Reproduce the entries below exactly, but leave the pictures out.

(Object state change records)
----
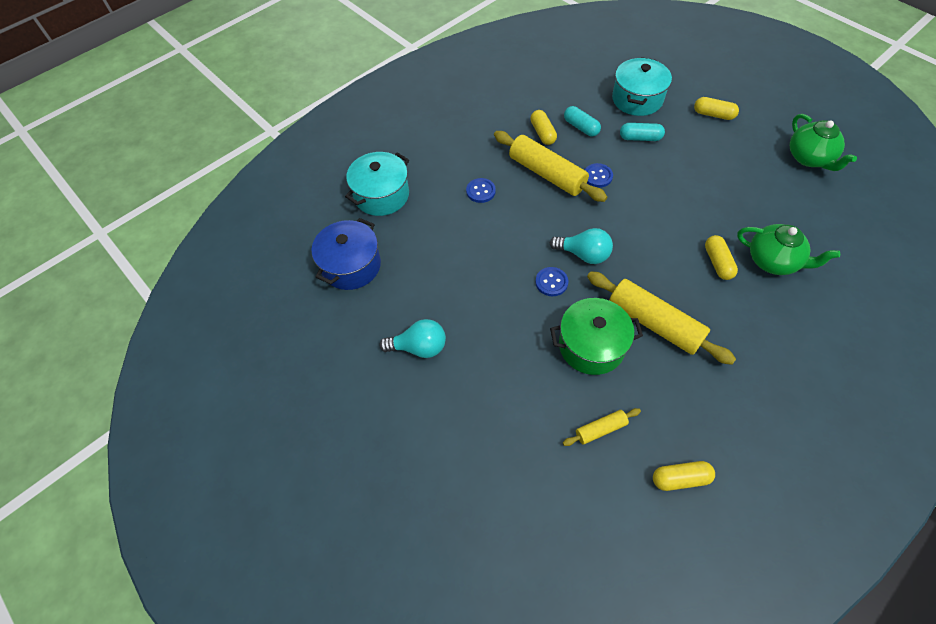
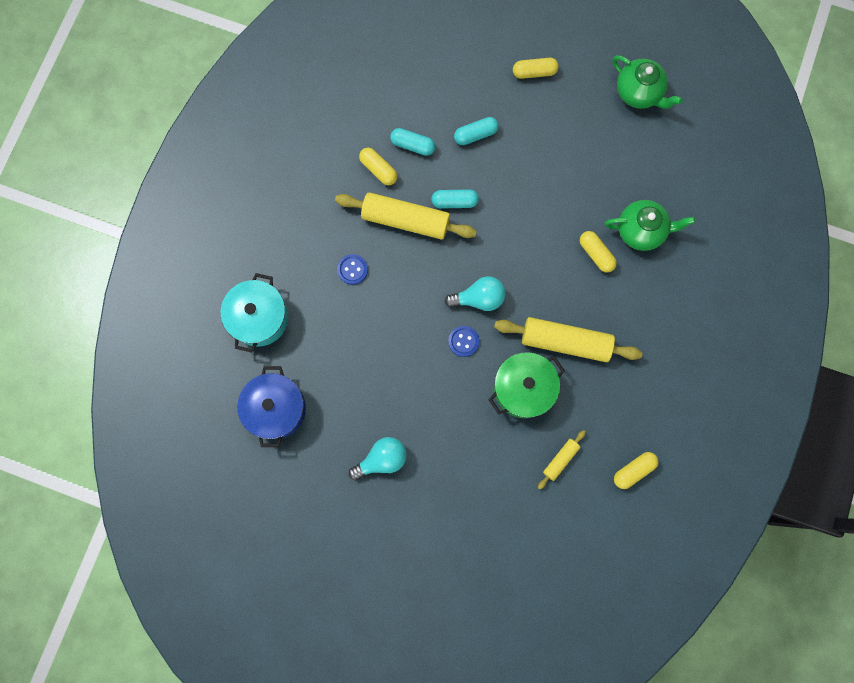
camera: 30 degrees left, 20 degrees up
blue button [585,163,613,188] -> turquoise capsule [431,189,479,208]
turquoise pot [612,57,672,116] -> none

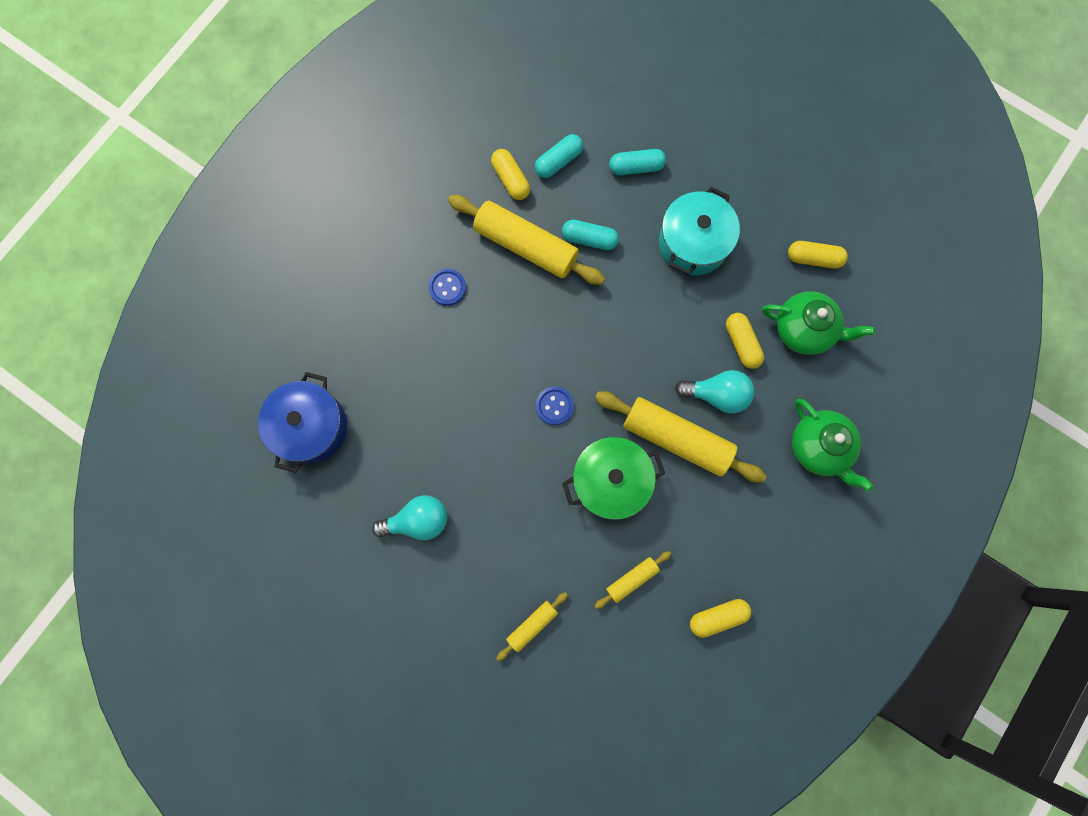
camera: 15 degrees right, 0 degrees up
turquoise pot [221,273,288,353] -> turquoise pot moved to [659,187,740,275]
turquoise capsule [390,128,435,156] -> turquoise capsule turned 75 degrees counterclockwise [535,134,583,178]
turquoise light bulb [445,276,506,311] -> turquoise light bulb moved to [675,370,754,413]
yellow capsule [513,58,559,79] -> yellow capsule moved to [788,241,848,269]
green teapot [613,55,683,109] -> green teapot moved to [792,399,874,492]
none -> yellow rolling pin [496,592,568,661]

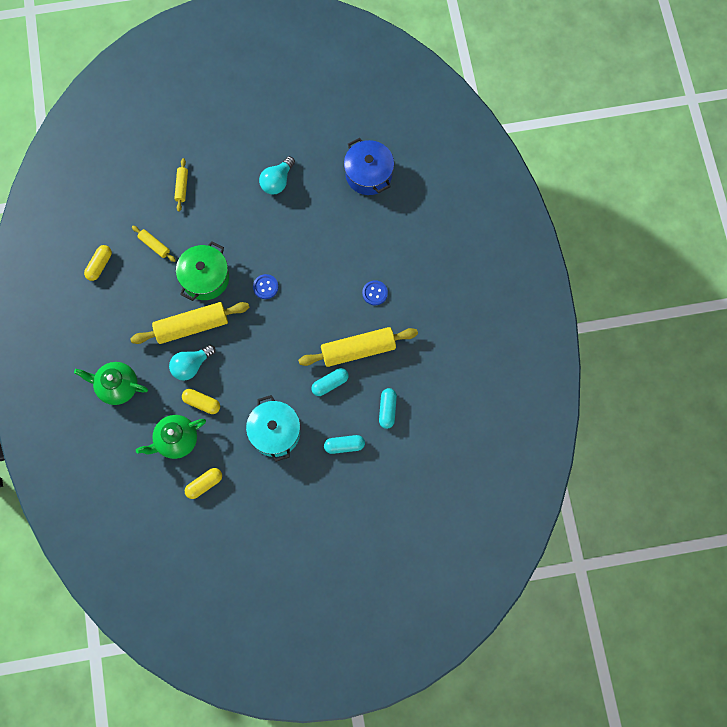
camera: 135 degrees right, 5 degrees down
yellow capsule [491,149,530,200] -> none
yellow rolling pin [595,551,671,609] -> yellow rolling pin turned 60 degrees counterclockwise [132,226,176,262]
turquoise capsule [609,149,666,175] -> turquoise capsule turned 45 degrees clockwise [324,435,365,454]

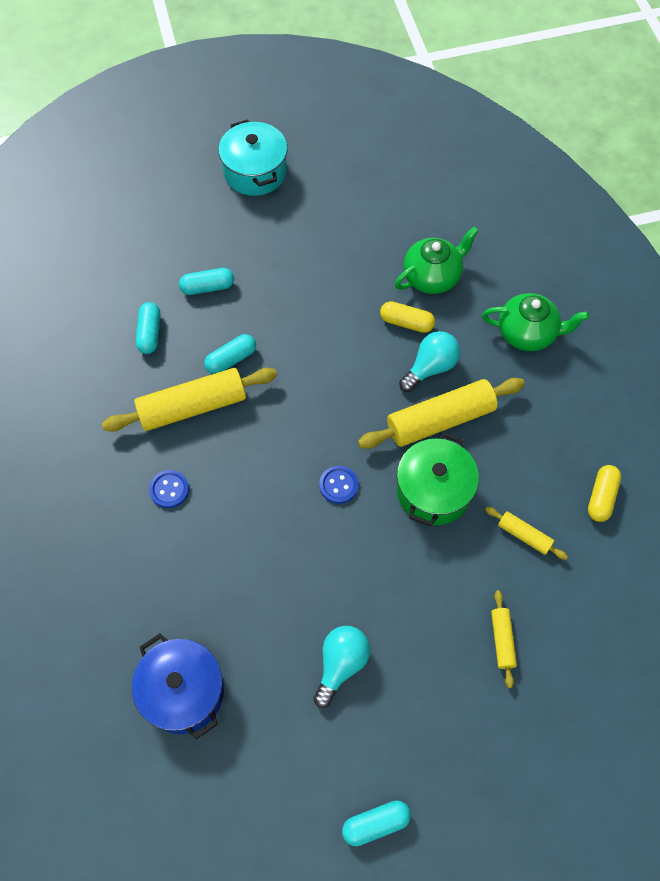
camera: 175 degrees right, 10 degrees down
yellow capsule [185,468,222,499] -> none
turquoise pot [246,395,300,462] -> turquoise pot moved to [218,119,288,196]
none -> turquoise capsule [342,800,411,846]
----
# Result for this exercise:
camera: 30 degrees left, 20 degrees up
blue button [585,163,613,188] -> turquoise capsule [431,189,479,208]
turquoise pot [612,57,672,116] -> none

camera: 15 degrees right, 0 degrees up
turquoise pot [221,273,288,353] -> turquoise pot moved to [659,187,740,275]
turquoise capsule [390,128,435,156] -> turquoise capsule turned 75 degrees counterclockwise [535,134,583,178]
turquoise light bulb [445,276,506,311] -> turquoise light bulb moved to [675,370,754,413]
yellow capsule [513,58,559,79] -> yellow capsule moved to [788,241,848,269]
green teapot [613,55,683,109] -> green teapot moved to [792,399,874,492]
none -> yellow rolling pin [496,592,568,661]

camera: 135 degrees right, 5 degrees down
yellow capsule [491,149,530,200] -> none
yellow rolling pin [595,551,671,609] -> yellow rolling pin turned 60 degrees counterclockwise [132,226,176,262]
turquoise capsule [609,149,666,175] -> turquoise capsule turned 45 degrees clockwise [324,435,365,454]

camera: 175 degrees right, 10 degrees down
yellow capsule [185,468,222,499] -> none
turquoise pot [246,395,300,462] -> turquoise pot moved to [218,119,288,196]
none -> turquoise capsule [342,800,411,846]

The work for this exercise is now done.